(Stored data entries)

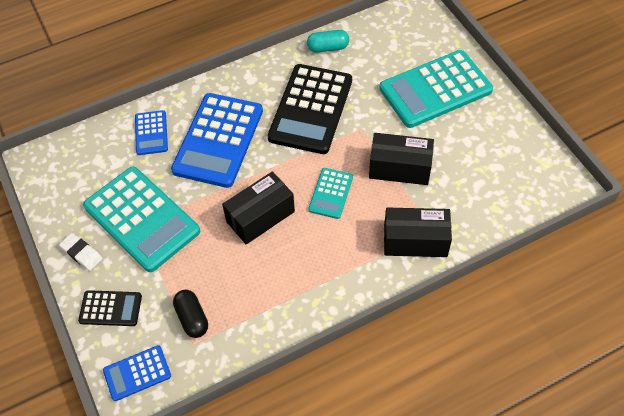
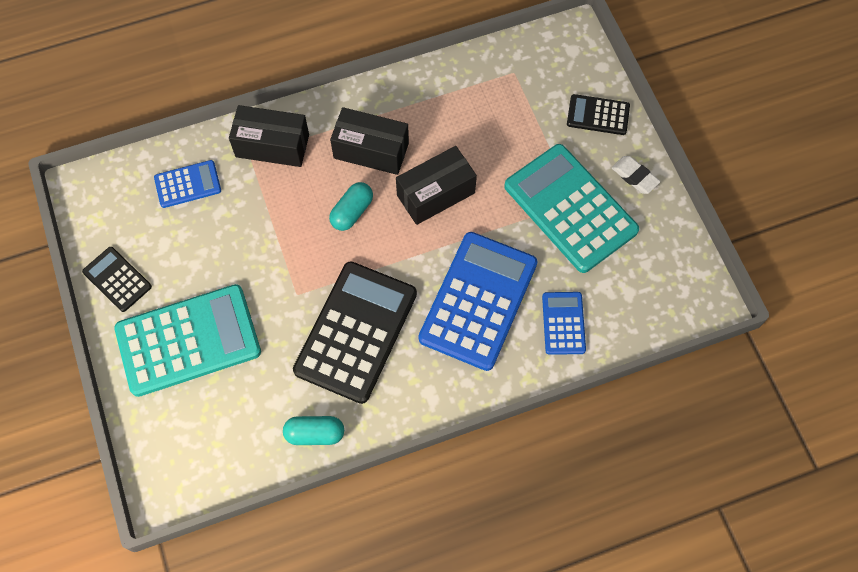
camera: 175 degrees left, 10 degrees up
blue calculator [103,345,171,401] -> blue calculator moved to [154,160,221,208]
black capsule [173,290,208,338] -> none
turquoise calculator [308,168,353,219] -> turquoise capsule [329,182,373,231]
black box [369,133,434,185] -> black box moved to [330,107,409,175]
none -> black calculator [82,247,152,312]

BRIEF: The output consists solely of the lines from the line that contains "blue calculator [103,345,171,401]" through the final line of the data.

SOLUTION FOR THIS PROBLEM:
blue calculator [103,345,171,401] -> blue calculator moved to [154,160,221,208]
black capsule [173,290,208,338] -> none
turquoise calculator [308,168,353,219] -> turquoise capsule [329,182,373,231]
black box [369,133,434,185] -> black box moved to [330,107,409,175]
none -> black calculator [82,247,152,312]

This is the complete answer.